» WORK REQUEST: A complete answer lists every line of the entries below where the string "none" appears.

*** Begin section ***

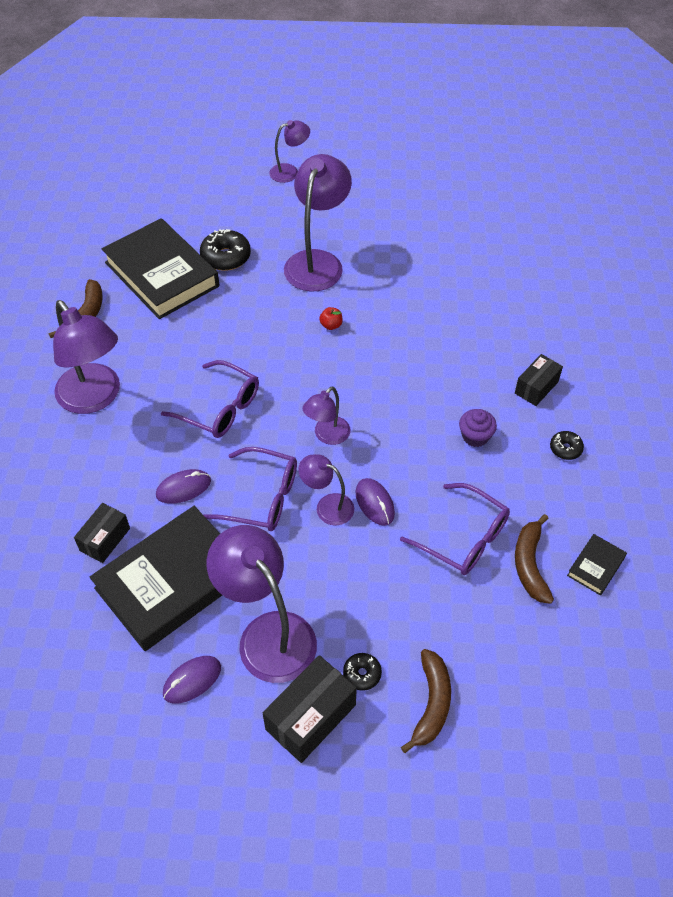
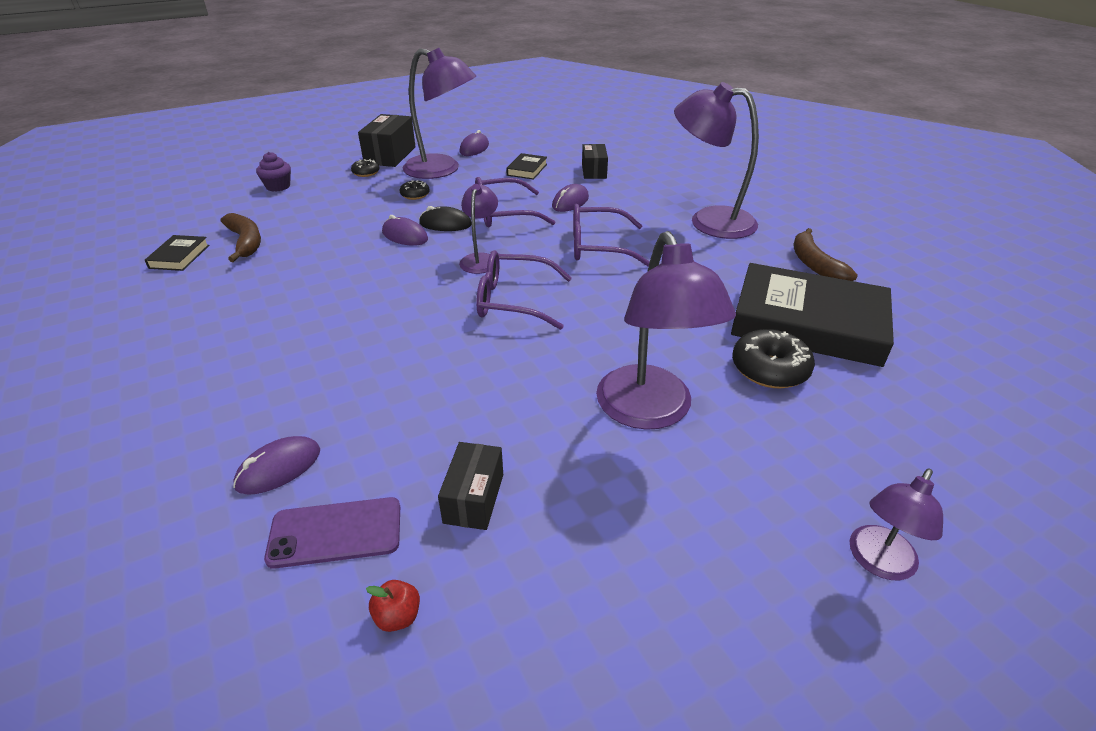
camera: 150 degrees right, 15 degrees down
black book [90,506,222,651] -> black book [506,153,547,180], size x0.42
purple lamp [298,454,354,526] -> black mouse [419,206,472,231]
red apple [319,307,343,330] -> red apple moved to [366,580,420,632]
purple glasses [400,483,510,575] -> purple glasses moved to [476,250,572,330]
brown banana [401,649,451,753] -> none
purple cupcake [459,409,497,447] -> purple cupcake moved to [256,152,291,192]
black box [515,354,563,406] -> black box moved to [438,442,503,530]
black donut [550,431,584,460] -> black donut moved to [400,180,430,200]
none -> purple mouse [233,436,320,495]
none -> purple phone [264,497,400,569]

*** End section ***
*** Begin section ***

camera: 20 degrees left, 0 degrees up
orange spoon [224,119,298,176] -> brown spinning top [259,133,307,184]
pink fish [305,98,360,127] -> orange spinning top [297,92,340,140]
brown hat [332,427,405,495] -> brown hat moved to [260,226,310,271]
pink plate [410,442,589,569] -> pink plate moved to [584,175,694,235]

*** End section ***

» RESPONSE:
brown banana [401,649,451,753] -> none
none -> purple mouse [233,436,320,495]
none -> purple phone [264,497,400,569]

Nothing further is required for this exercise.